▶ RECORDS SHOWN
"""
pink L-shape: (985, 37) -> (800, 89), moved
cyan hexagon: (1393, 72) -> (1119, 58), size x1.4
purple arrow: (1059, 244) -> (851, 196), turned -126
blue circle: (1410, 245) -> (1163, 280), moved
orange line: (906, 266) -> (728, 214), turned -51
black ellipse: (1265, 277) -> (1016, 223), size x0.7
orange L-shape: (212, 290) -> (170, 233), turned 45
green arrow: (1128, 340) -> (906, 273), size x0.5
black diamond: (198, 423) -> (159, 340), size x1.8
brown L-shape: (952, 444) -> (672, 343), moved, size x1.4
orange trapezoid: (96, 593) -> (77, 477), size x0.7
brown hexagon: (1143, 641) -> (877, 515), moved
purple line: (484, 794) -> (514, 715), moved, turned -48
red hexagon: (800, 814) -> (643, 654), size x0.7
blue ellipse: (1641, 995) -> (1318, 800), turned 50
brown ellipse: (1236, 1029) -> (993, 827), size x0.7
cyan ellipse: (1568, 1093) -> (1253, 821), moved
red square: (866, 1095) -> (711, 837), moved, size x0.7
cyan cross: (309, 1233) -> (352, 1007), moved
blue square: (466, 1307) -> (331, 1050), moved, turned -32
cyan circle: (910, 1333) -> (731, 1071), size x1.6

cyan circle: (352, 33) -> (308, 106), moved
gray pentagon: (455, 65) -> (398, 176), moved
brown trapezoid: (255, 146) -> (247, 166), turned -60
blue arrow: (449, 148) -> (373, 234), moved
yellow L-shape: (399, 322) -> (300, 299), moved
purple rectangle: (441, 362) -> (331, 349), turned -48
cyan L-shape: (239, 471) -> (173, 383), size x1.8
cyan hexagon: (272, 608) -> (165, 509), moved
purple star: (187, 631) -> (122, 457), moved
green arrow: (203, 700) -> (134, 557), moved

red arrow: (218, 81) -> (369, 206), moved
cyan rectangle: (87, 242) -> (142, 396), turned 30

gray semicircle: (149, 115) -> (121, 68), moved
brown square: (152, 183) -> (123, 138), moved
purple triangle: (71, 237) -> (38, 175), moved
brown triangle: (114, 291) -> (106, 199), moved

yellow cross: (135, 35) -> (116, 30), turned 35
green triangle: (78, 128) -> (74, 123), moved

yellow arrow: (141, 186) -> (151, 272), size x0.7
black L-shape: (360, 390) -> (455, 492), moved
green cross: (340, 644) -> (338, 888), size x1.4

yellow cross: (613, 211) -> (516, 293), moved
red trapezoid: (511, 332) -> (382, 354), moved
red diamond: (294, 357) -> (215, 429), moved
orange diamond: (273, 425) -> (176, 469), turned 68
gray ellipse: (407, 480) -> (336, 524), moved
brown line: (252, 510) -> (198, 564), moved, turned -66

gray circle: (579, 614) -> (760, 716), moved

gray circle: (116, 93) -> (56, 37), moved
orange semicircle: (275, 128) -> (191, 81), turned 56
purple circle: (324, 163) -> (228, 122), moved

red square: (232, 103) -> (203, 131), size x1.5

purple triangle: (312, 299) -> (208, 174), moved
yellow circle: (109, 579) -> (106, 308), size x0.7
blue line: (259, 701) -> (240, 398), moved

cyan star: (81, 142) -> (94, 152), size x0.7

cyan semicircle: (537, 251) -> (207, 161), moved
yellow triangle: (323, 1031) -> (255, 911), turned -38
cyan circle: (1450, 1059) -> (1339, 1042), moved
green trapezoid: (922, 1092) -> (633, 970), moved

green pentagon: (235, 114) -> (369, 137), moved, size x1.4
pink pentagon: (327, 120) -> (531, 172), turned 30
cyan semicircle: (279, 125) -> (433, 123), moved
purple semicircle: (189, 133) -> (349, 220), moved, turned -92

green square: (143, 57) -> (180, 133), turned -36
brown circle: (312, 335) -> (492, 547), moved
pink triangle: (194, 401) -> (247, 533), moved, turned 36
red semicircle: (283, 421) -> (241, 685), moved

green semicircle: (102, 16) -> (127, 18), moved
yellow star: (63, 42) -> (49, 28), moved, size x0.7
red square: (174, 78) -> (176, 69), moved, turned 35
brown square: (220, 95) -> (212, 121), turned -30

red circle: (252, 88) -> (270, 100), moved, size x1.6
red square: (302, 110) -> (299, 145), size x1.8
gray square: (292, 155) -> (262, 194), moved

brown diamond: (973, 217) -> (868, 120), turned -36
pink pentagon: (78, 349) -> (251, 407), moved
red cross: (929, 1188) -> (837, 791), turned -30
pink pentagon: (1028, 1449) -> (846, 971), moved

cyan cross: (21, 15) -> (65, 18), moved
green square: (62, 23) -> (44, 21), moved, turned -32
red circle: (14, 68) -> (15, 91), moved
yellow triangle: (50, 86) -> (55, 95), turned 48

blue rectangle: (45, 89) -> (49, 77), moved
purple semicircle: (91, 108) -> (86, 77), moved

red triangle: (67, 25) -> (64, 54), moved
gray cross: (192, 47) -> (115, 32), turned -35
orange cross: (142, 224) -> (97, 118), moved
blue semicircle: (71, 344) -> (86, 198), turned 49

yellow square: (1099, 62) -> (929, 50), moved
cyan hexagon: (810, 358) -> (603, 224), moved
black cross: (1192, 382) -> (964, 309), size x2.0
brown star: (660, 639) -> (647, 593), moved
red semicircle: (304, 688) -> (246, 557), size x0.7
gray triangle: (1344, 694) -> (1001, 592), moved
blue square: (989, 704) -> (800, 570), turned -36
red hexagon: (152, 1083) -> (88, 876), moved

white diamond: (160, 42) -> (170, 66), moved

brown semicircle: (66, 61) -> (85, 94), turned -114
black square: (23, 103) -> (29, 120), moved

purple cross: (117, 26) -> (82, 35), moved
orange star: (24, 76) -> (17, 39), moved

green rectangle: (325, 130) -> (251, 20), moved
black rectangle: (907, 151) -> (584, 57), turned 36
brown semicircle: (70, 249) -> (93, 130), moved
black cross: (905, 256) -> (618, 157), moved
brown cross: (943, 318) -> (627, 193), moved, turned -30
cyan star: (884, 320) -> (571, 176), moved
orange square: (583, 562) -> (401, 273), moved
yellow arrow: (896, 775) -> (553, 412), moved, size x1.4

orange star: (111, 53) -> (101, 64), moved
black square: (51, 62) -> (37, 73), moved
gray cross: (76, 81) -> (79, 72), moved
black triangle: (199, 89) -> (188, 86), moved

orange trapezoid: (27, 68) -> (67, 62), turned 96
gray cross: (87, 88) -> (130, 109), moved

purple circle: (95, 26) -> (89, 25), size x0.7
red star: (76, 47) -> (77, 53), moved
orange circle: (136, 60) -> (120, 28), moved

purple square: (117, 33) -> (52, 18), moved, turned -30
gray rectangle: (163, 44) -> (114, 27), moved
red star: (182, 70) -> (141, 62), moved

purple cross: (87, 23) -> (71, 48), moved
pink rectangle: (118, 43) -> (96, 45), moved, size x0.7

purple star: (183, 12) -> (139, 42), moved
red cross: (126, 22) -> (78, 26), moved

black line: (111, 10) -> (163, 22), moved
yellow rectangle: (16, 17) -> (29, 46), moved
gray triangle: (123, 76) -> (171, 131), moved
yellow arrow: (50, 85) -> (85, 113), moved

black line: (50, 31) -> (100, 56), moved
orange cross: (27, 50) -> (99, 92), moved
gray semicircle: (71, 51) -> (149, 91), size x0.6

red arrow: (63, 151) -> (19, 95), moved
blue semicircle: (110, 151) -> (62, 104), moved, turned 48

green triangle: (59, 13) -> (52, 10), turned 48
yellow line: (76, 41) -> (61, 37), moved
"""
▶ TASK DIRECTIONS
Leaving each word as it is, reproduce all the material.

▶ REPLY TO THE EXERCISE
pink L-shape: (985, 37) -> (800, 89), moved
cyan hexagon: (1393, 72) -> (1119, 58), size x1.4
purple arrow: (1059, 244) -> (851, 196), turned -126
blue circle: (1410, 245) -> (1163, 280), moved
orange line: (906, 266) -> (728, 214), turned -51
black ellipse: (1265, 277) -> (1016, 223), size x0.7
orange L-shape: (212, 290) -> (170, 233), turned 45
green arrow: (1128, 340) -> (906, 273), size x0.5
black diamond: (198, 423) -> (159, 340), size x1.8
brown L-shape: (952, 444) -> (672, 343), moved, size x1.4
orange trapezoid: (96, 593) -> (77, 477), size x0.7
brown hexagon: (1143, 641) -> (877, 515), moved
purple line: (484, 794) -> (514, 715), moved, turned -48
red hexagon: (800, 814) -> (643, 654), size x0.7
blue ellipse: (1641, 995) -> (1318, 800), turned 50
brown ellipse: (1236, 1029) -> (993, 827), size x0.7
cyan ellipse: (1568, 1093) -> (1253, 821), moved
red square: (866, 1095) -> (711, 837), moved, size x0.7
cyan cross: (309, 1233) -> (352, 1007), moved
blue square: (466, 1307) -> (331, 1050), moved, turned -32
cyan circle: (910, 1333) -> (731, 1071), size x1.6

cyan circle: (352, 33) -> (308, 106), moved
gray pentagon: (455, 65) -> (398, 176), moved
brown trapezoid: (255, 146) -> (247, 166), turned -60
blue arrow: (449, 148) -> (373, 234), moved
yellow L-shape: (399, 322) -> (300, 299), moved
purple rectangle: (441, 362) -> (331, 349), turned -48
cyan L-shape: (239, 471) -> (173, 383), size x1.8
cyan hexagon: (272, 608) -> (165, 509), moved
purple star: (187, 631) -> (122, 457), moved
green arrow: (203, 700) -> (134, 557), moved

red arrow: (218, 81) -> (369, 206), moved
cyan rectangle: (87, 242) -> (142, 396), turned 30

gray semicircle: (149, 115) -> (121, 68), moved
brown square: (152, 183) -> (123, 138), moved
purple triangle: (71, 237) -> (38, 175), moved
brown triangle: (114, 291) -> (106, 199), moved

yellow cross: (135, 35) -> (116, 30), turned 35
green triangle: (78, 128) -> (74, 123), moved

yellow arrow: (141, 186) -> (151, 272), size x0.7
black L-shape: (360, 390) -> (455, 492), moved
green cross: (340, 644) -> (338, 888), size x1.4

yellow cross: (613, 211) -> (516, 293), moved
red trapezoid: (511, 332) -> (382, 354), moved
red diamond: (294, 357) -> (215, 429), moved
orange diamond: (273, 425) -> (176, 469), turned 68
gray ellipse: (407, 480) -> (336, 524), moved
brown line: (252, 510) -> (198, 564), moved, turned -66

gray circle: (579, 614) -> (760, 716), moved

gray circle: (116, 93) -> (56, 37), moved
orange semicircle: (275, 128) -> (191, 81), turned 56
purple circle: (324, 163) -> (228, 122), moved

red square: (232, 103) -> (203, 131), size x1.5

purple triangle: (312, 299) -> (208, 174), moved
yellow circle: (109, 579) -> (106, 308), size x0.7
blue line: (259, 701) -> (240, 398), moved

cyan star: (81, 142) -> (94, 152), size x0.7

cyan semicircle: (537, 251) -> (207, 161), moved
yellow triangle: (323, 1031) -> (255, 911), turned -38
cyan circle: (1450, 1059) -> (1339, 1042), moved
green trapezoid: (922, 1092) -> (633, 970), moved

green pentagon: (235, 114) -> (369, 137), moved, size x1.4
pink pentagon: (327, 120) -> (531, 172), turned 30
cyan semicircle: (279, 125) -> (433, 123), moved
purple semicircle: (189, 133) -> (349, 220), moved, turned -92

green square: (143, 57) -> (180, 133), turned -36
brown circle: (312, 335) -> (492, 547), moved
pink triangle: (194, 401) -> (247, 533), moved, turned 36
red semicircle: (283, 421) -> (241, 685), moved

green semicircle: (102, 16) -> (127, 18), moved
yellow star: (63, 42) -> (49, 28), moved, size x0.7
red square: (174, 78) -> (176, 69), moved, turned 35
brown square: (220, 95) -> (212, 121), turned -30

red circle: (252, 88) -> (270, 100), moved, size x1.6
red square: (302, 110) -> (299, 145), size x1.8
gray square: (292, 155) -> (262, 194), moved

brown diamond: (973, 217) -> (868, 120), turned -36
pink pentagon: (78, 349) -> (251, 407), moved
red cross: (929, 1188) -> (837, 791), turned -30
pink pentagon: (1028, 1449) -> (846, 971), moved

cyan cross: (21, 15) -> (65, 18), moved
green square: (62, 23) -> (44, 21), moved, turned -32
red circle: (14, 68) -> (15, 91), moved
yellow triangle: (50, 86) -> (55, 95), turned 48

blue rectangle: (45, 89) -> (49, 77), moved
purple semicircle: (91, 108) -> (86, 77), moved

red triangle: (67, 25) -> (64, 54), moved
gray cross: (192, 47) -> (115, 32), turned -35
orange cross: (142, 224) -> (97, 118), moved
blue semicircle: (71, 344) -> (86, 198), turned 49

yellow square: (1099, 62) -> (929, 50), moved
cyan hexagon: (810, 358) -> (603, 224), moved
black cross: (1192, 382) -> (964, 309), size x2.0
brown star: (660, 639) -> (647, 593), moved
red semicircle: (304, 688) -> (246, 557), size x0.7
gray triangle: (1344, 694) -> (1001, 592), moved
blue square: (989, 704) -> (800, 570), turned -36
red hexagon: (152, 1083) -> (88, 876), moved

white diamond: (160, 42) -> (170, 66), moved

brown semicircle: (66, 61) -> (85, 94), turned -114
black square: (23, 103) -> (29, 120), moved

purple cross: (117, 26) -> (82, 35), moved
orange star: (24, 76) -> (17, 39), moved

green rectangle: (325, 130) -> (251, 20), moved
black rectangle: (907, 151) -> (584, 57), turned 36
brown semicircle: (70, 249) -> (93, 130), moved
black cross: (905, 256) -> (618, 157), moved
brown cross: (943, 318) -> (627, 193), moved, turned -30
cyan star: (884, 320) -> (571, 176), moved
orange square: (583, 562) -> (401, 273), moved
yellow arrow: (896, 775) -> (553, 412), moved, size x1.4

orange star: (111, 53) -> (101, 64), moved
black square: (51, 62) -> (37, 73), moved
gray cross: (76, 81) -> (79, 72), moved
black triangle: (199, 89) -> (188, 86), moved

orange trapezoid: (27, 68) -> (67, 62), turned 96
gray cross: (87, 88) -> (130, 109), moved

purple circle: (95, 26) -> (89, 25), size x0.7
red star: (76, 47) -> (77, 53), moved
orange circle: (136, 60) -> (120, 28), moved

purple square: (117, 33) -> (52, 18), moved, turned -30
gray rectangle: (163, 44) -> (114, 27), moved
red star: (182, 70) -> (141, 62), moved

purple cross: (87, 23) -> (71, 48), moved
pink rectangle: (118, 43) -> (96, 45), moved, size x0.7

purple star: (183, 12) -> (139, 42), moved
red cross: (126, 22) -> (78, 26), moved

black line: (111, 10) -> (163, 22), moved
yellow rectangle: (16, 17) -> (29, 46), moved
gray triangle: (123, 76) -> (171, 131), moved
yellow arrow: (50, 85) -> (85, 113), moved

black line: (50, 31) -> (100, 56), moved
orange cross: (27, 50) -> (99, 92), moved
gray semicircle: (71, 51) -> (149, 91), size x0.6

red arrow: (63, 151) -> (19, 95), moved
blue semicircle: (110, 151) -> (62, 104), moved, turned 48

green triangle: (59, 13) -> (52, 10), turned 48
yellow line: (76, 41) -> (61, 37), moved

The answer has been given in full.